(WHAT THE TASK REQUIRES) Determine how many lines in the listing contain the string "degrees"; respond with the number alone.

(TASK INPUT)

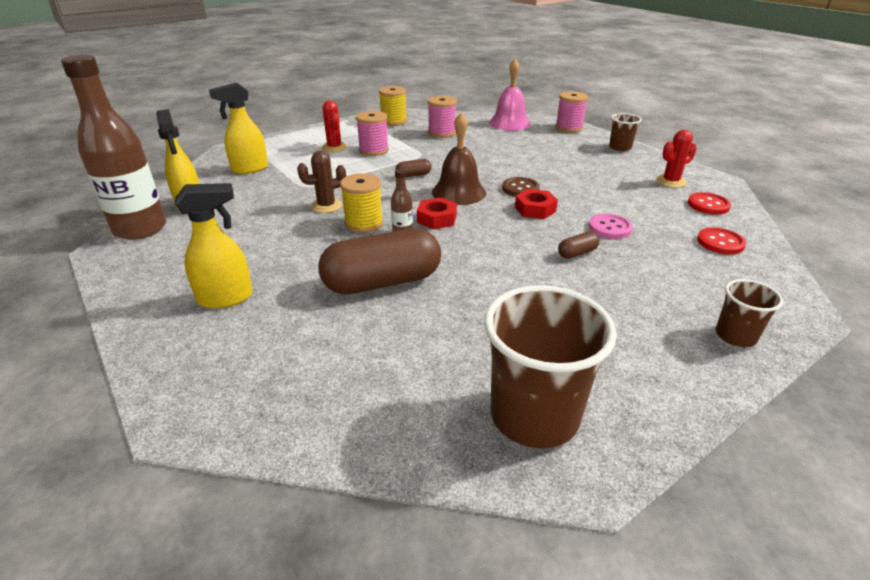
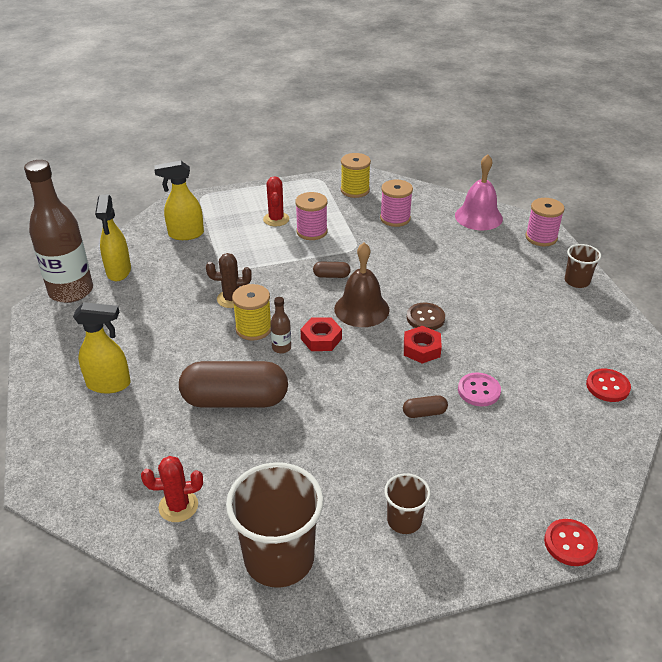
camera: 20 degrees right, 5 degrees up
(671, 181) = (594, 344): red cactus -> red cactus (178, 506)
(720, 242) = (577, 437): red button -> red button (570, 543)
(735, 336) = (499, 540): brown cup -> brown cup (404, 520)

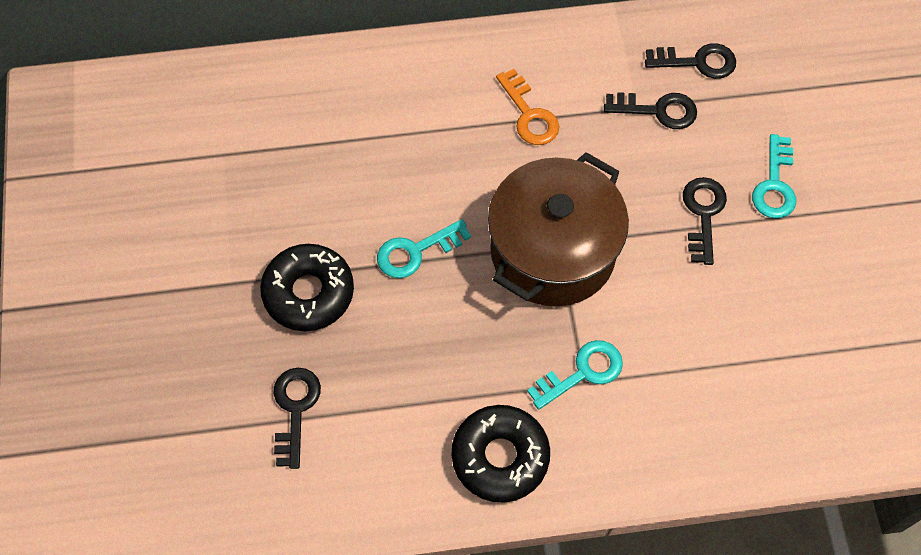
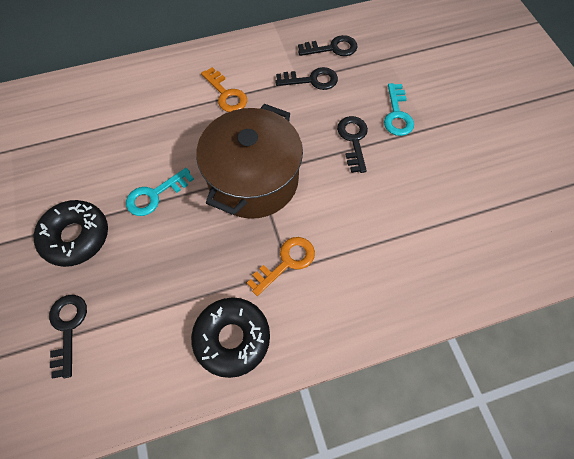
camera: 10 degrees left, 0 degrees up
(582, 372) = (286, 262): turquoise key -> orange key

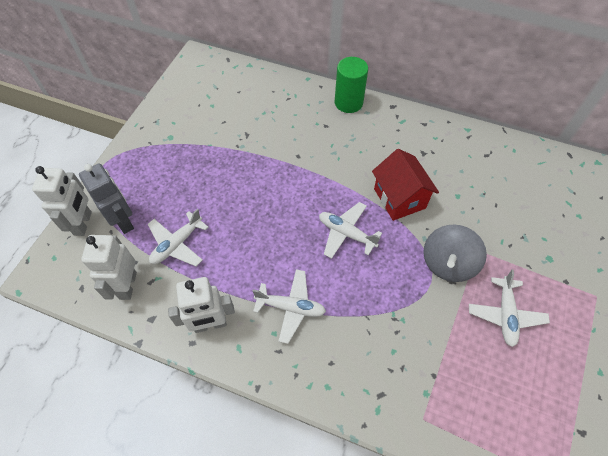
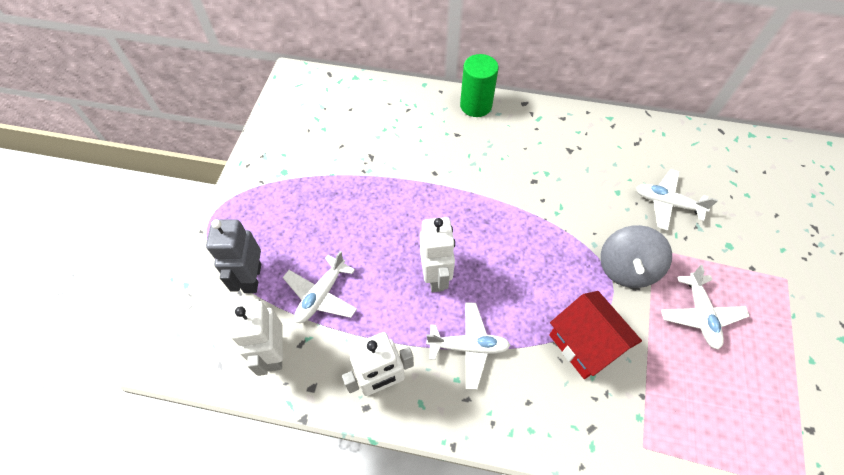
camera: 10 degrees left, 0 degrees up
(83, 223) = (204, 288): white robot -> white robot (436, 277)
(123, 221) = (252, 278): grey robot -> grey robot turned 135 degrees counterclockwise
(346, 233) = (509, 252): white plane -> white plane (667, 203)
(399, 198) = (557, 204): red house -> red house (584, 344)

(RESPONSE BELOW) 4